TRY IT: Repeat exactly the lines of the entries below from the one with "IC14: NOT (in" through the one with "SW1: none -> switch (AGND, N3)", both ends included, and nothing else.

RECORDS SUPPLIED:
+---+

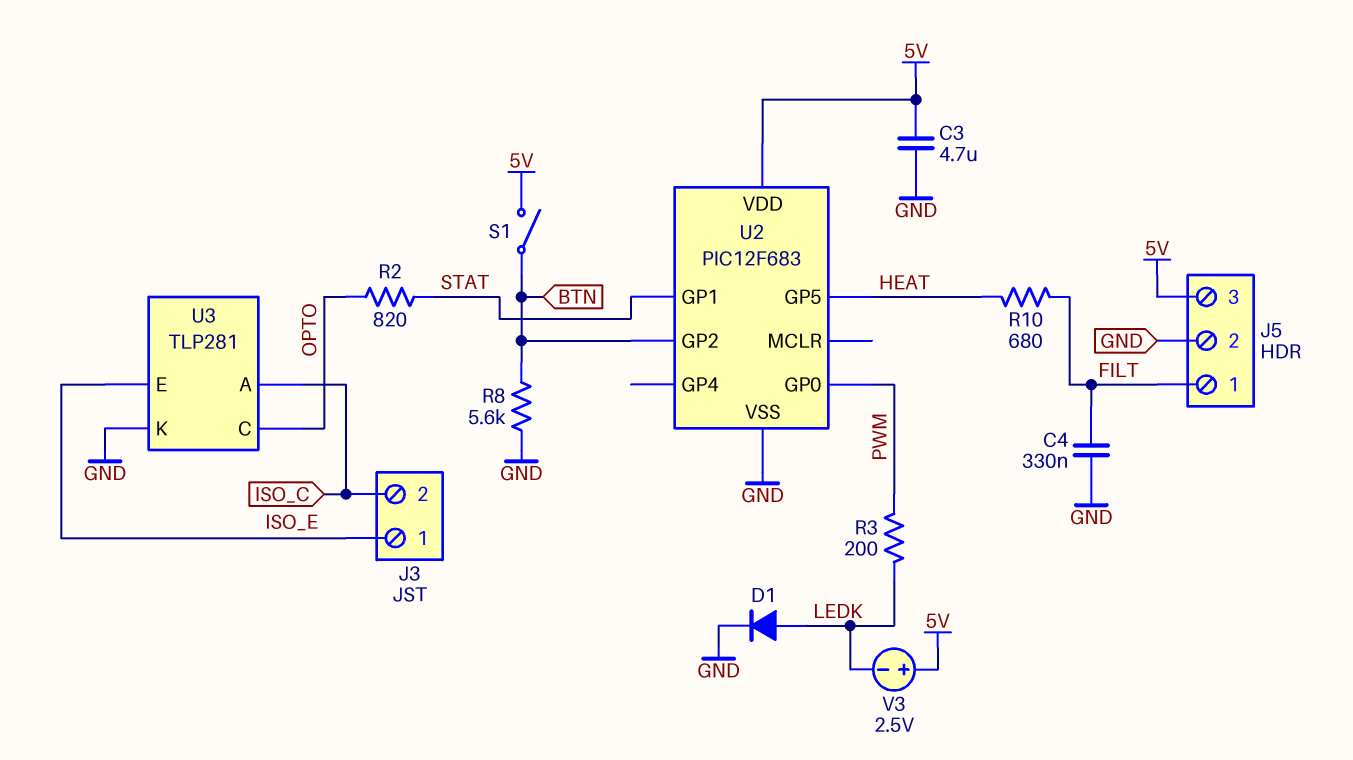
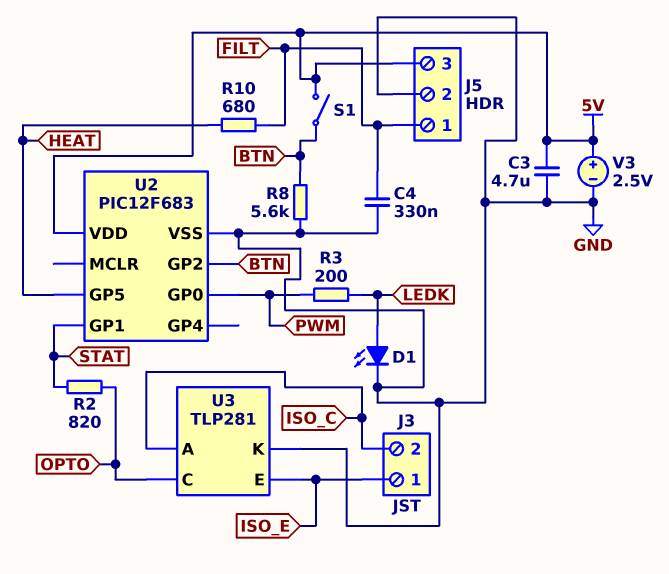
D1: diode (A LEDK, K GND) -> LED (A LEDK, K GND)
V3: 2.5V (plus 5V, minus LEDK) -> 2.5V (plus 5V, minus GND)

+---+

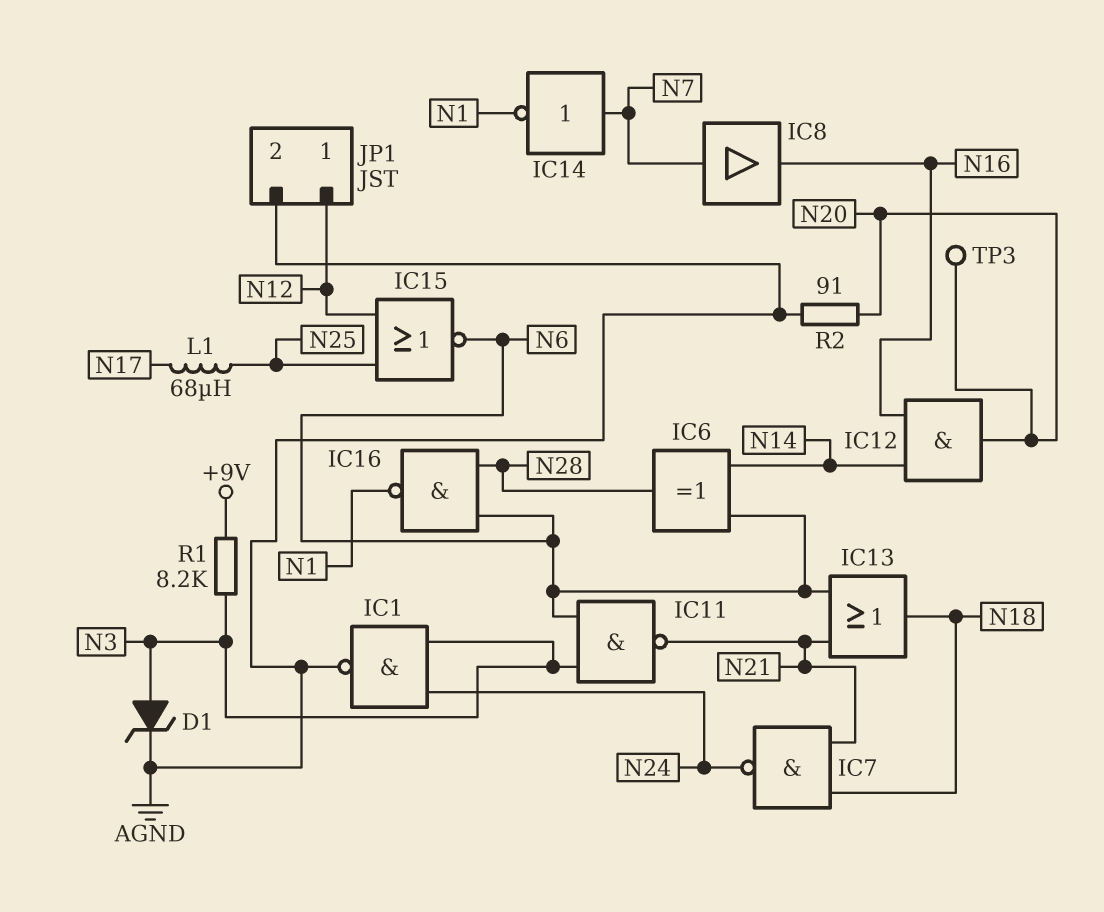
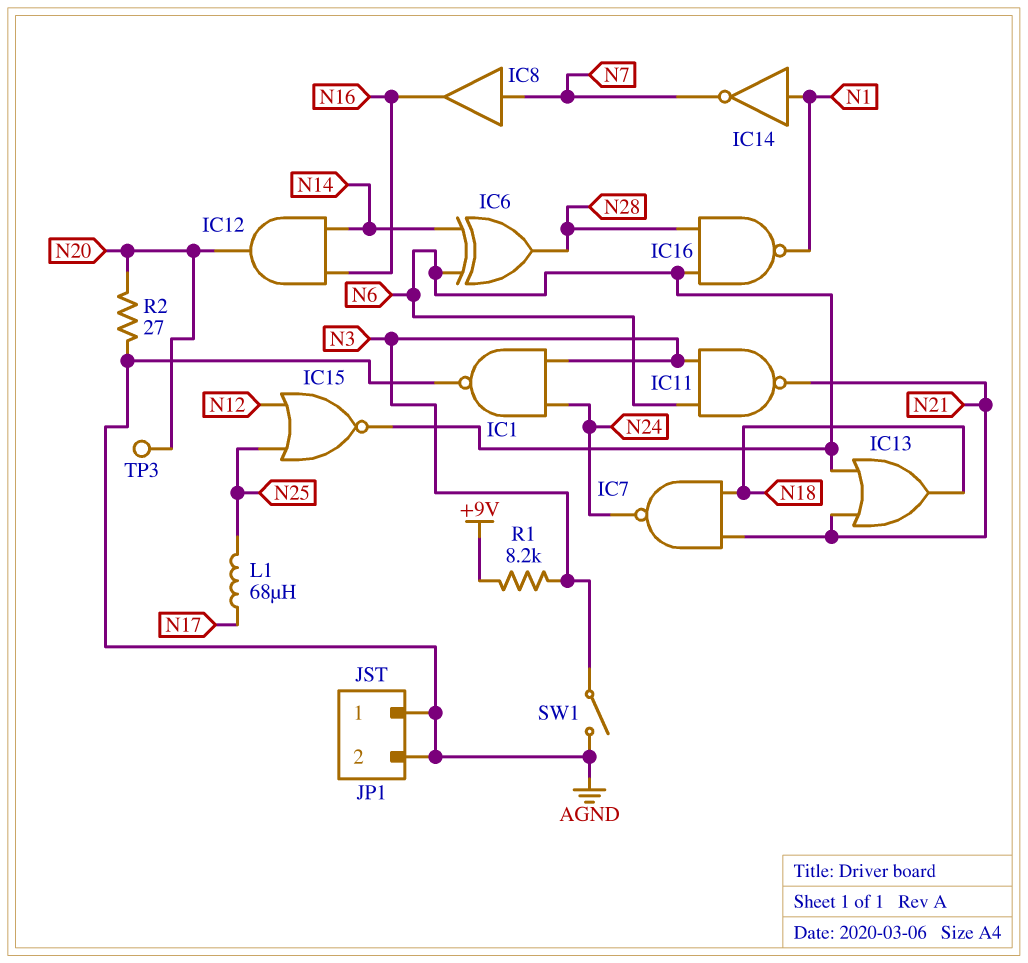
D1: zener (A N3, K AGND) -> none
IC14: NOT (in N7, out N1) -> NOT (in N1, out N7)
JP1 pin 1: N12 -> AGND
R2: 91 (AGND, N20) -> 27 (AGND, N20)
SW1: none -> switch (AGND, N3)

+---+

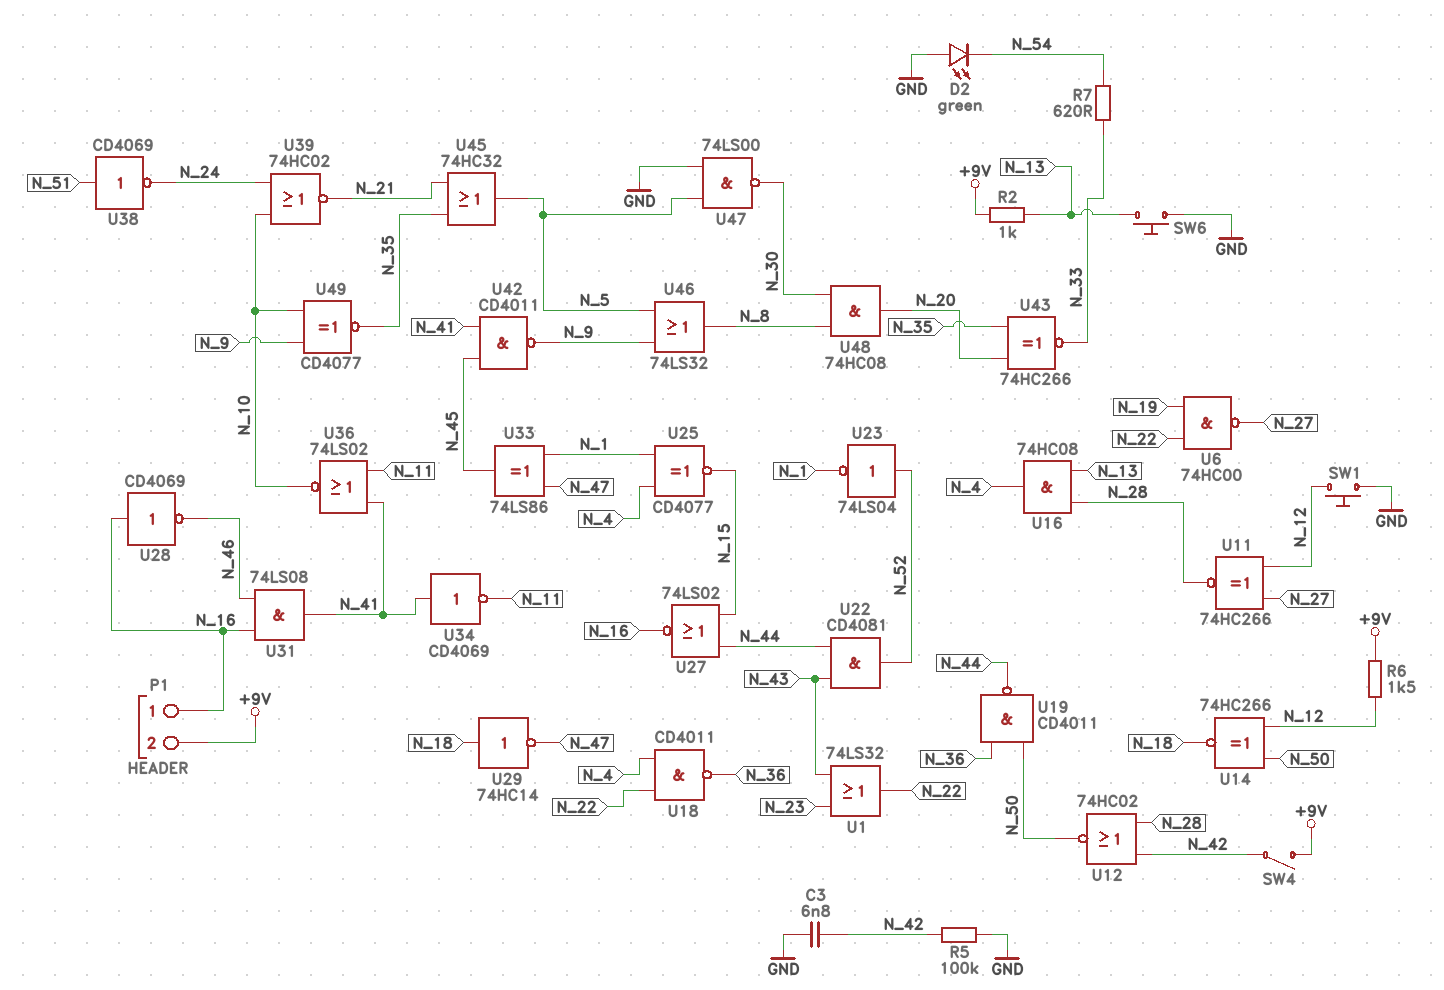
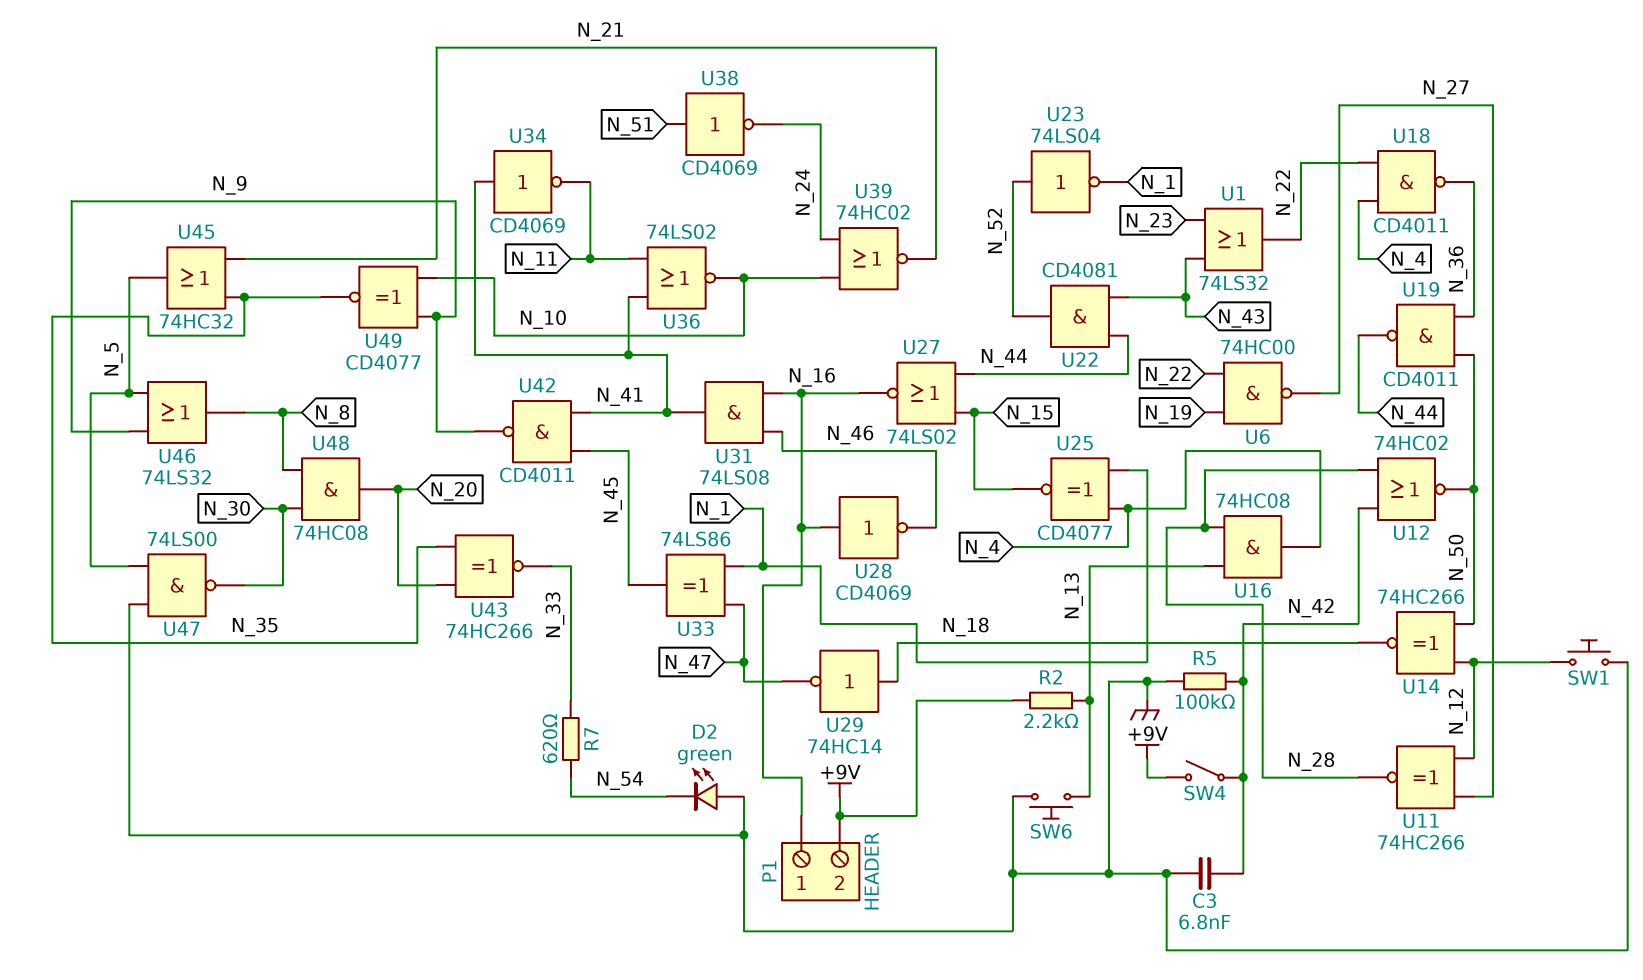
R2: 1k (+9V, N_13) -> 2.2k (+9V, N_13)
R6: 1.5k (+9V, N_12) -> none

+---+

EXERCISE OUTPUT:
IC14: NOT (in N7, out N1) -> NOT (in N1, out N7)
JP1 pin 1: N12 -> AGND
R2: 91 (AGND, N20) -> 27 (AGND, N20)
SW1: none -> switch (AGND, N3)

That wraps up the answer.